**WHAT TO WORK ON**. Going from the top of the data below, give again each line through the one containing "(367, 327) = (334, 164): brown", both ends kept.
__________________________________________________
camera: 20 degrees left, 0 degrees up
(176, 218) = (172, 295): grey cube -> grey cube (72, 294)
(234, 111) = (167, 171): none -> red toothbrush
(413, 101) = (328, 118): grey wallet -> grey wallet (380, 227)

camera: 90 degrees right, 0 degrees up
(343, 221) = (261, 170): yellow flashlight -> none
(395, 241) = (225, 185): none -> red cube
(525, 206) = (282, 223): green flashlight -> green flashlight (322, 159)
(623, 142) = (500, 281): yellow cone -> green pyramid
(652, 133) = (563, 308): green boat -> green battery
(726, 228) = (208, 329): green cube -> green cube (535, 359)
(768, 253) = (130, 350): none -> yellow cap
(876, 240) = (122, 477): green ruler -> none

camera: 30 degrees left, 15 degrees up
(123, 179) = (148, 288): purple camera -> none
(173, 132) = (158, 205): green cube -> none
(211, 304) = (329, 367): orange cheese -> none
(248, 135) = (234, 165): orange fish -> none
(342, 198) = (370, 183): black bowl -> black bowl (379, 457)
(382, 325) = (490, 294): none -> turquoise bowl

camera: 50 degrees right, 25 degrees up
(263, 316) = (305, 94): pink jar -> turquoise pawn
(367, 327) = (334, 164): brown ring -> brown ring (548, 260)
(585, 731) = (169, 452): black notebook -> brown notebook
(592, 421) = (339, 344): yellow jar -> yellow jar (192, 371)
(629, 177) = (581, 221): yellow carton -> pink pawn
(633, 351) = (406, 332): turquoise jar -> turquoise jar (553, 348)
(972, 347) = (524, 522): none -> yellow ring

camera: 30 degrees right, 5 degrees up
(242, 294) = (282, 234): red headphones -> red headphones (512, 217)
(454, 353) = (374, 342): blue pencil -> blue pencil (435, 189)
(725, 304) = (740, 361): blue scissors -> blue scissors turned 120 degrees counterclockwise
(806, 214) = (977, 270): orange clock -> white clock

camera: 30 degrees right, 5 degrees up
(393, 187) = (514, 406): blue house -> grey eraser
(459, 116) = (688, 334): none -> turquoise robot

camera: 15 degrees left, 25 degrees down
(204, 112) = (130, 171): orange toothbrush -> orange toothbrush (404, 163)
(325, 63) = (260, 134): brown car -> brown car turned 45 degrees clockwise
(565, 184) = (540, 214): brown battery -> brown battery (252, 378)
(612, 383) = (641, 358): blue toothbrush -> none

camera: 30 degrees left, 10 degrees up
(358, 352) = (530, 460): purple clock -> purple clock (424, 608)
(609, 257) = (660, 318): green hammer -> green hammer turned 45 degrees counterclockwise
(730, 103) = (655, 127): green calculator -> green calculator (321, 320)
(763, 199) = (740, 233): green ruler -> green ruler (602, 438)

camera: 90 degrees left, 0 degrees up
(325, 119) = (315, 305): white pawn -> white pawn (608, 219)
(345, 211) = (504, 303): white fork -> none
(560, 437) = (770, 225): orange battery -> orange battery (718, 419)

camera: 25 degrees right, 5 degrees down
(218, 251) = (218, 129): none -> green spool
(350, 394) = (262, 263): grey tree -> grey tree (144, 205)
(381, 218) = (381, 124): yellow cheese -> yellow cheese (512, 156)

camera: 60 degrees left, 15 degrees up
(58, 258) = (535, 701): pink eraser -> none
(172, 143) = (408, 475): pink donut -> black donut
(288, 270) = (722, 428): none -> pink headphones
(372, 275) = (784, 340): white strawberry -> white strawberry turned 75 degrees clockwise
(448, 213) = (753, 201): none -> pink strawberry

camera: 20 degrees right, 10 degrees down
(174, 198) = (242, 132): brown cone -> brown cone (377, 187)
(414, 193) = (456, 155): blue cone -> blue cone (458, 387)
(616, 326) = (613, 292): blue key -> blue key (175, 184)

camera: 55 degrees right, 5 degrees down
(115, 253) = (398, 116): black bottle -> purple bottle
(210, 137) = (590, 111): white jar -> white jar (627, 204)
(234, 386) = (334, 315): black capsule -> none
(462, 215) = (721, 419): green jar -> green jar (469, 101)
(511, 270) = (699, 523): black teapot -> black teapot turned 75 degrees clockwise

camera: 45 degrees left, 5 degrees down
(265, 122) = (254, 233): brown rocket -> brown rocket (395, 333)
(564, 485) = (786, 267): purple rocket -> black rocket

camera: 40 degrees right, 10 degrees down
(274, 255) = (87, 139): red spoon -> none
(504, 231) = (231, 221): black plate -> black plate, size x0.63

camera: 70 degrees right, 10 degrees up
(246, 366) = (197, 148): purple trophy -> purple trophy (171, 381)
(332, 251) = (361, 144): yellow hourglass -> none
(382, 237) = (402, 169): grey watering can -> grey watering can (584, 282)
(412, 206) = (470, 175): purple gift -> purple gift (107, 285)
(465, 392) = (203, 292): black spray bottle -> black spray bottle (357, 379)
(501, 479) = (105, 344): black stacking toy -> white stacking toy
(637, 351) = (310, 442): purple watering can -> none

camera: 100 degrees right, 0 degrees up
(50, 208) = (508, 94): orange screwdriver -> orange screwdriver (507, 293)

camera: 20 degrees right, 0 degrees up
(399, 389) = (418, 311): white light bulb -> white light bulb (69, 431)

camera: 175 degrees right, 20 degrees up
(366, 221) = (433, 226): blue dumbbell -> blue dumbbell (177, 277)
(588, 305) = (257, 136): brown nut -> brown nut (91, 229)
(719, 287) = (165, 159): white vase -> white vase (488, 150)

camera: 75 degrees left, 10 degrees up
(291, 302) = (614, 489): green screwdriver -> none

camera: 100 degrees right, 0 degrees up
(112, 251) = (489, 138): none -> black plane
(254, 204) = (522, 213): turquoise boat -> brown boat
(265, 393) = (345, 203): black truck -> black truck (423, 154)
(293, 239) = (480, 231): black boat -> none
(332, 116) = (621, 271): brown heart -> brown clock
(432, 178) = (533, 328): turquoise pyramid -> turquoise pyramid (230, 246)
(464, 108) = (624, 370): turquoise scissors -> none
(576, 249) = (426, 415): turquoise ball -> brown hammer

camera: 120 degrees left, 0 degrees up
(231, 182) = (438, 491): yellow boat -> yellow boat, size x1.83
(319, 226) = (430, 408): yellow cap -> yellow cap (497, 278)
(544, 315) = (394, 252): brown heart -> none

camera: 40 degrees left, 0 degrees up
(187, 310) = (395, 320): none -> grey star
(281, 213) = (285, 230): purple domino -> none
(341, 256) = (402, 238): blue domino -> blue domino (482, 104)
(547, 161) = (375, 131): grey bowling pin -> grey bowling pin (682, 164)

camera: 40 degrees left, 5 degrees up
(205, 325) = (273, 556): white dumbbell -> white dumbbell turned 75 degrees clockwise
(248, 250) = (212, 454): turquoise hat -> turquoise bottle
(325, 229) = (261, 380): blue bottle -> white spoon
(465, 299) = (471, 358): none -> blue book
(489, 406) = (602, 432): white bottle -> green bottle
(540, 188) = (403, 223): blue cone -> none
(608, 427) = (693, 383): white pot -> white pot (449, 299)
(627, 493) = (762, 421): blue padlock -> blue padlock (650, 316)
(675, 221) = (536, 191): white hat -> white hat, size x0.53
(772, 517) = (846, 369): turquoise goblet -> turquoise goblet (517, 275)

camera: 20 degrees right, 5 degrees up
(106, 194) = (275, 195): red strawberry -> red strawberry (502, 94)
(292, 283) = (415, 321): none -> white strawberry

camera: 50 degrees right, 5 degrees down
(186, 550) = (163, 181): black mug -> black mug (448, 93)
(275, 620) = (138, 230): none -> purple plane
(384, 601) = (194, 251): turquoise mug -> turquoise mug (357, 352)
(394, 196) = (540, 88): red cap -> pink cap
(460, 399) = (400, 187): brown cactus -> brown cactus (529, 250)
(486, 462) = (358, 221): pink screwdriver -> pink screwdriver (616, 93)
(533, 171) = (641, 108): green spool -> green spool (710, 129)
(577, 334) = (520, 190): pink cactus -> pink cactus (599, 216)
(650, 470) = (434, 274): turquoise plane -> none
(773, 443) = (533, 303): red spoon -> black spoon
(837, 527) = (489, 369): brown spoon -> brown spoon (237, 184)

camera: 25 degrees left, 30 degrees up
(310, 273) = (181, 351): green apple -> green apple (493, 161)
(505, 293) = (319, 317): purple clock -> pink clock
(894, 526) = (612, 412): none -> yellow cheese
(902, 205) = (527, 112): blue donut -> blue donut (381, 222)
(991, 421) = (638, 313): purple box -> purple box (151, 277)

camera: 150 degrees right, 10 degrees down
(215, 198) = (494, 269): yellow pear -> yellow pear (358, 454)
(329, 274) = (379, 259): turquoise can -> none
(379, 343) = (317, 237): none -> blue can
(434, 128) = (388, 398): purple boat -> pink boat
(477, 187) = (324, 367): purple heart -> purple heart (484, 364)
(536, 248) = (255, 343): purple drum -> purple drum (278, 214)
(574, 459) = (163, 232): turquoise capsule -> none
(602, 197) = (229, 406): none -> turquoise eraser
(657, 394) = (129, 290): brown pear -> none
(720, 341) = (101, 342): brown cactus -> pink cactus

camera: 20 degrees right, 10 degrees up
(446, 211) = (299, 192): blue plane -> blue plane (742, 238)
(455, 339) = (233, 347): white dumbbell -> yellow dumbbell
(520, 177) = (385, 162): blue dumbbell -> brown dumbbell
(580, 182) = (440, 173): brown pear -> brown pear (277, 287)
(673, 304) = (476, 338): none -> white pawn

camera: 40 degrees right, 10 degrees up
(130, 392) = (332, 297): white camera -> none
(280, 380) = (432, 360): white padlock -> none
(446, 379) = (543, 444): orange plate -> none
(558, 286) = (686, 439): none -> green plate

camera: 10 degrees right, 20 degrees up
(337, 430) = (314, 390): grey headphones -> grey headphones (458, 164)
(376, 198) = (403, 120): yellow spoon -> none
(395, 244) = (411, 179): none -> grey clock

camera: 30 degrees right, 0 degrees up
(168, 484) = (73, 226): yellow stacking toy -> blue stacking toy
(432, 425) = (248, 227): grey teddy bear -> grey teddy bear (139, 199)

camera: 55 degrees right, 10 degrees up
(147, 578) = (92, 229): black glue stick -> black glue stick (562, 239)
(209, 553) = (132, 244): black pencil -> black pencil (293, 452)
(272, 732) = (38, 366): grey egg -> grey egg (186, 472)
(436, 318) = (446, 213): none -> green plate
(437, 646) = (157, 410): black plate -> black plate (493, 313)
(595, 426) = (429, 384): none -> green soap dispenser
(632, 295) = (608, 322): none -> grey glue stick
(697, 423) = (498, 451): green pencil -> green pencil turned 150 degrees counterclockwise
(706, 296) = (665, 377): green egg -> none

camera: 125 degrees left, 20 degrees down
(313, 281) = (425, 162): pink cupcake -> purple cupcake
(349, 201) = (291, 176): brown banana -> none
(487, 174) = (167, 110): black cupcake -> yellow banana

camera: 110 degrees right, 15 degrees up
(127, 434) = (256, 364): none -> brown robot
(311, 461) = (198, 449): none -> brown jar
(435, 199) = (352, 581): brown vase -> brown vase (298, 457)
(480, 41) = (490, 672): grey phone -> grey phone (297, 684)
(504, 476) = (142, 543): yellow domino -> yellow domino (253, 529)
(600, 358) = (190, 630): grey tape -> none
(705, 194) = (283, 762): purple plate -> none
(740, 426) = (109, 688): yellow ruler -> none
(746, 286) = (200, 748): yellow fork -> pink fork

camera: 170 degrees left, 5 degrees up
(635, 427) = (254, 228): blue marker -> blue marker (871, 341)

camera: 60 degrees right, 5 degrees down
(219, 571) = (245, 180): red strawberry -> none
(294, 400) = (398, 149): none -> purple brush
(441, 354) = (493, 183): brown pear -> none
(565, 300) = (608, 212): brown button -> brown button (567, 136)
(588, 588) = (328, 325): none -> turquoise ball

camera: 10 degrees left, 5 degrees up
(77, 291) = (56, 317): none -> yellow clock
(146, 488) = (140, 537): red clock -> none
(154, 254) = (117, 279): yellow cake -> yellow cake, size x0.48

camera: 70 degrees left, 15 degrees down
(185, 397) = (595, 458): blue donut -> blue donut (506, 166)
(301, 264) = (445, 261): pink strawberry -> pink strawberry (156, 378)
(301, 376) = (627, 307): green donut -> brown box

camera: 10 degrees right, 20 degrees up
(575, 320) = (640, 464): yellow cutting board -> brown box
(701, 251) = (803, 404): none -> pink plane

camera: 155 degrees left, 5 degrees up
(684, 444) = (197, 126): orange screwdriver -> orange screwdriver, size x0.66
__________________________________________________
**ANSWER**.
camera: 20 degrees left, 0 degrees up
(176, 218) = (172, 295): grey cube -> grey cube (72, 294)
(234, 111) = (167, 171): none -> red toothbrush
(413, 101) = (328, 118): grey wallet -> grey wallet (380, 227)

camera: 90 degrees right, 0 degrees up
(343, 221) = (261, 170): yellow flashlight -> none
(395, 241) = (225, 185): none -> red cube
(525, 206) = (282, 223): green flashlight -> green flashlight (322, 159)
(623, 142) = (500, 281): yellow cone -> green pyramid
(652, 133) = (563, 308): green boat -> green battery
(726, 228) = (208, 329): green cube -> green cube (535, 359)
(768, 253) = (130, 350): none -> yellow cap
(876, 240) = (122, 477): green ruler -> none

camera: 30 degrees left, 15 degrees up
(123, 179) = (148, 288): purple camera -> none
(173, 132) = (158, 205): green cube -> none
(211, 304) = (329, 367): orange cheese -> none
(248, 135) = (234, 165): orange fish -> none
(342, 198) = (370, 183): black bowl -> black bowl (379, 457)
(382, 325) = (490, 294): none -> turquoise bowl

camera: 50 degrees right, 25 degrees up
(263, 316) = (305, 94): pink jar -> turquoise pawn
(367, 327) = (334, 164): brown ring -> brown ring (548, 260)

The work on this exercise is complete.